= Aim of the exercise =
Reproduce exactly the lines below, starting with the line that contains "AUDIO2 pin BUSY: D35 -> D26" and ending with the last line of the records, both included, and nothing else.

= Provided entries =
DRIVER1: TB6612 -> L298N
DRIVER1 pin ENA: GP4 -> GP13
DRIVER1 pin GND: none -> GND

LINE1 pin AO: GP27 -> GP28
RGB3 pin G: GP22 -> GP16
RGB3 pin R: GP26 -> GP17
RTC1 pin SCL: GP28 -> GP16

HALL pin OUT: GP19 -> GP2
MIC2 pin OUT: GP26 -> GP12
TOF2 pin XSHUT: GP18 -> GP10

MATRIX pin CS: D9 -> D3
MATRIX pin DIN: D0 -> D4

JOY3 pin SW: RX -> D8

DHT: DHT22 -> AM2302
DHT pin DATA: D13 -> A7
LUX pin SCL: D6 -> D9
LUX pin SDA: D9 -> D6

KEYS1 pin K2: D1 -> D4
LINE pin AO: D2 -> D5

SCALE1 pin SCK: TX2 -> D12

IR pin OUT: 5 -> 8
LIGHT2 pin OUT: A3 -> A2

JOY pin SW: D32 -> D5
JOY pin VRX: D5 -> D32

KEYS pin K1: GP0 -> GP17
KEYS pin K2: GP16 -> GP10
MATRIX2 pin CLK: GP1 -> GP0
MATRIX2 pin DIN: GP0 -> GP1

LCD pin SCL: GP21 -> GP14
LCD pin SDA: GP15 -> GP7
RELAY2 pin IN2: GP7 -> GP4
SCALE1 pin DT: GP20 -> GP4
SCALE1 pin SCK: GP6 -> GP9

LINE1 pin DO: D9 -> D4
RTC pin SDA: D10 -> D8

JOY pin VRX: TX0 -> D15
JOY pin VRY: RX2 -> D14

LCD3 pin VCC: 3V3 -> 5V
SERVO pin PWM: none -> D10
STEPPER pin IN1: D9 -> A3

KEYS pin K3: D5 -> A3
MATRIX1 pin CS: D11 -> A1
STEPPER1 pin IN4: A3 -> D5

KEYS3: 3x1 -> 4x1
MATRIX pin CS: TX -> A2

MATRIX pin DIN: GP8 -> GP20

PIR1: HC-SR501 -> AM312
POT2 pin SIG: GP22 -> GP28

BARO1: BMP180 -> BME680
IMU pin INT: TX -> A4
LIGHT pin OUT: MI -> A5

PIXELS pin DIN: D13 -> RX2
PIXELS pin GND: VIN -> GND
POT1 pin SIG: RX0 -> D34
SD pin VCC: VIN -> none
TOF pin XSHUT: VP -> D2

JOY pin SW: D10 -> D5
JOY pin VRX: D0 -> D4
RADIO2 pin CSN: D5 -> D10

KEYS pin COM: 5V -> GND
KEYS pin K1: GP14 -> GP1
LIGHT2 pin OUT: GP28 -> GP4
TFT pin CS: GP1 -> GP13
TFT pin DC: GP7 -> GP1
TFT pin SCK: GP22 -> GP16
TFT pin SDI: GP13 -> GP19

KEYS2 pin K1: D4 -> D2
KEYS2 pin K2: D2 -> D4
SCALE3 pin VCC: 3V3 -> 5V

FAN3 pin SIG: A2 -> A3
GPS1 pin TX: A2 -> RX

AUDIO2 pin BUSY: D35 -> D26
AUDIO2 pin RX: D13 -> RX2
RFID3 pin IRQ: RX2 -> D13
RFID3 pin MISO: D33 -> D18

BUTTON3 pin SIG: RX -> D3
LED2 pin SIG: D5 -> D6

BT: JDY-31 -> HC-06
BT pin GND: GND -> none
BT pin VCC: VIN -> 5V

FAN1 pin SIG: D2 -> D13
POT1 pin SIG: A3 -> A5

= Exercise answer =
AUDIO2 pin BUSY: D35 -> D26
AUDIO2 pin RX: D13 -> RX2
RFID3 pin IRQ: RX2 -> D13
RFID3 pin MISO: D33 -> D18

BUTTON3 pin SIG: RX -> D3
LED2 pin SIG: D5 -> D6

BT: JDY-31 -> HC-06
BT pin GND: GND -> none
BT pin VCC: VIN -> 5V

FAN1 pin SIG: D2 -> D13
POT1 pin SIG: A3 -> A5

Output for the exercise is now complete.